(Working data begins)

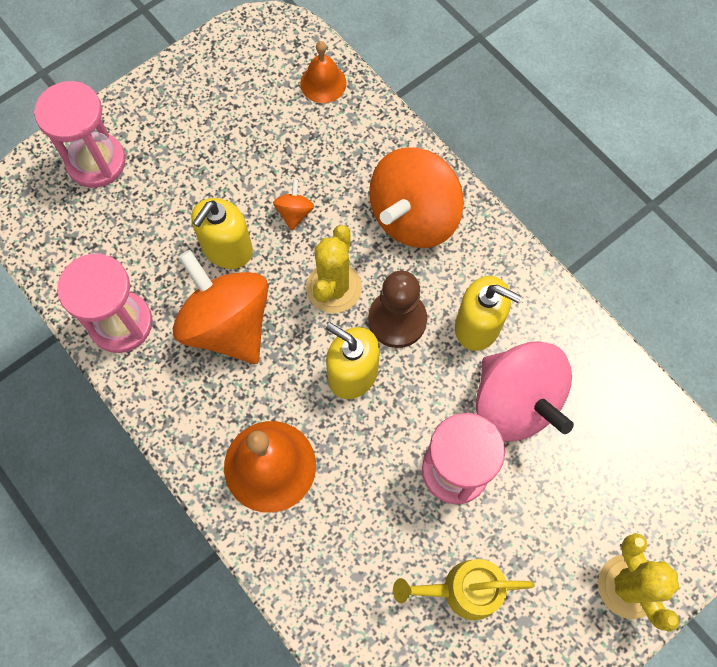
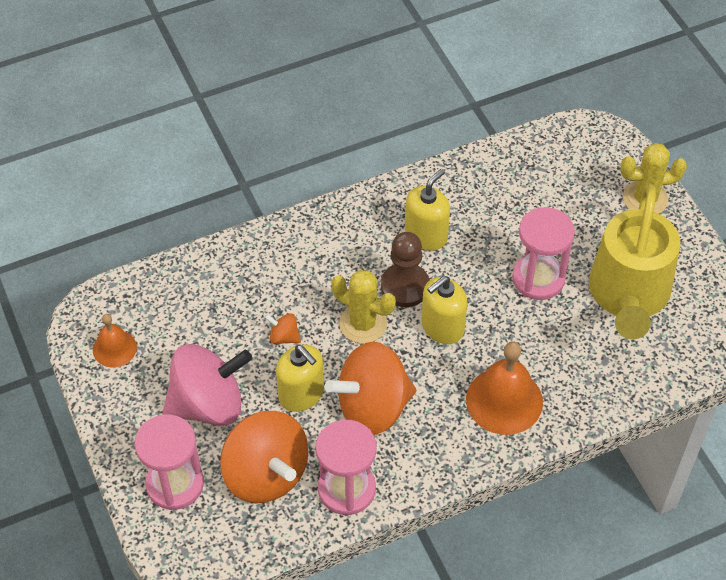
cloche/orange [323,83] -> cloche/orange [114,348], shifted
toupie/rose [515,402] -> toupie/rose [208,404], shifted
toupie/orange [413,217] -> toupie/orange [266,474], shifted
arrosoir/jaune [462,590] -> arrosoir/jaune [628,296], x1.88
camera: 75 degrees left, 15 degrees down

(Working data ends)

▶ Problem description
The result should be a verbatim copy of the data, free of pictures.

▶ Expected answer
cloche/orange [323,83] -> cloche/orange [114,348], shifted
toupie/rose [515,402] -> toupie/rose [208,404], shifted
toupie/orange [413,217] -> toupie/orange [266,474], shifted
arrosoir/jaune [462,590] -> arrosoir/jaune [628,296], x1.88
camera: 75 degrees left, 15 degrees down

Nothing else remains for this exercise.